Dataset content section start

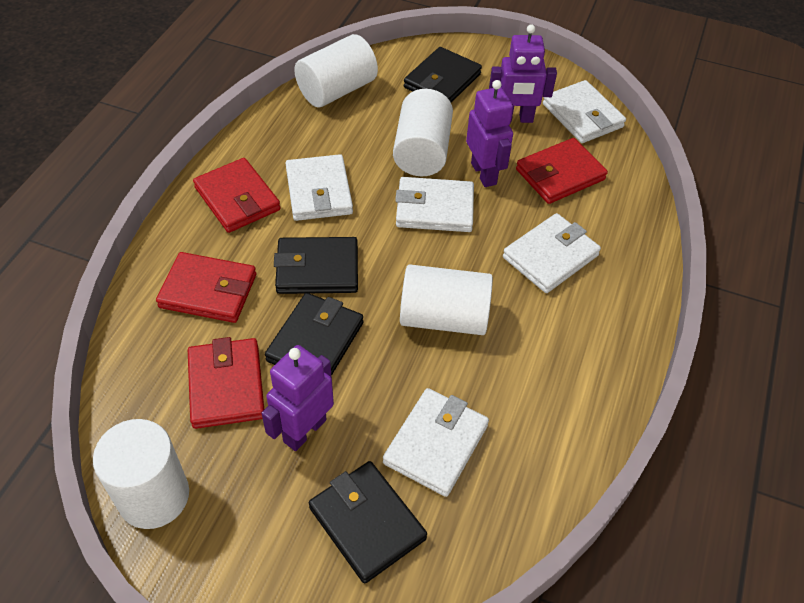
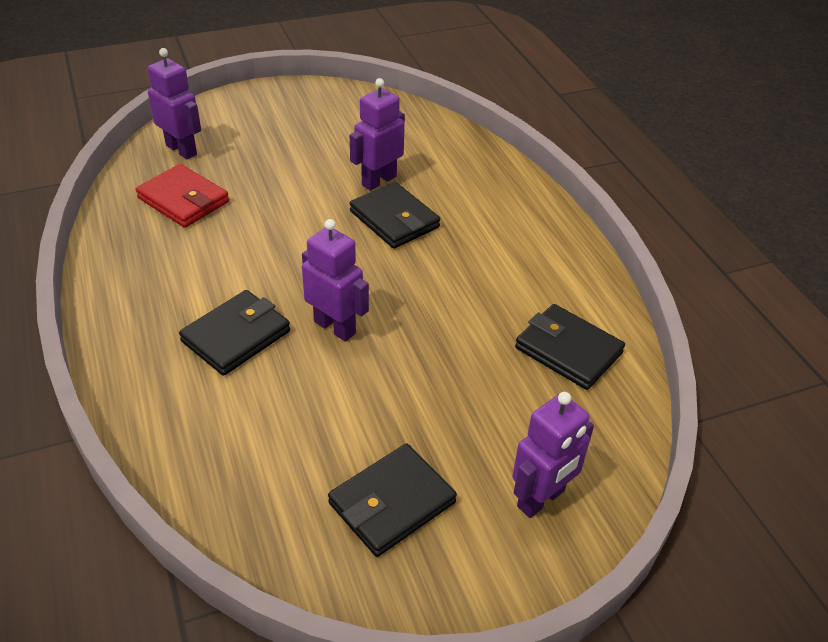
purple robot: 3 -> 4
red wallet: 4 -> 1
white cylinder: 4 -> 0
white wallet: 5 -> 0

Dataset content section end

Full copy, no pictures: write out each line of the data exactly as it stands.

purple robot: 3 -> 4
red wallet: 4 -> 1
white cylinder: 4 -> 0
white wallet: 5 -> 0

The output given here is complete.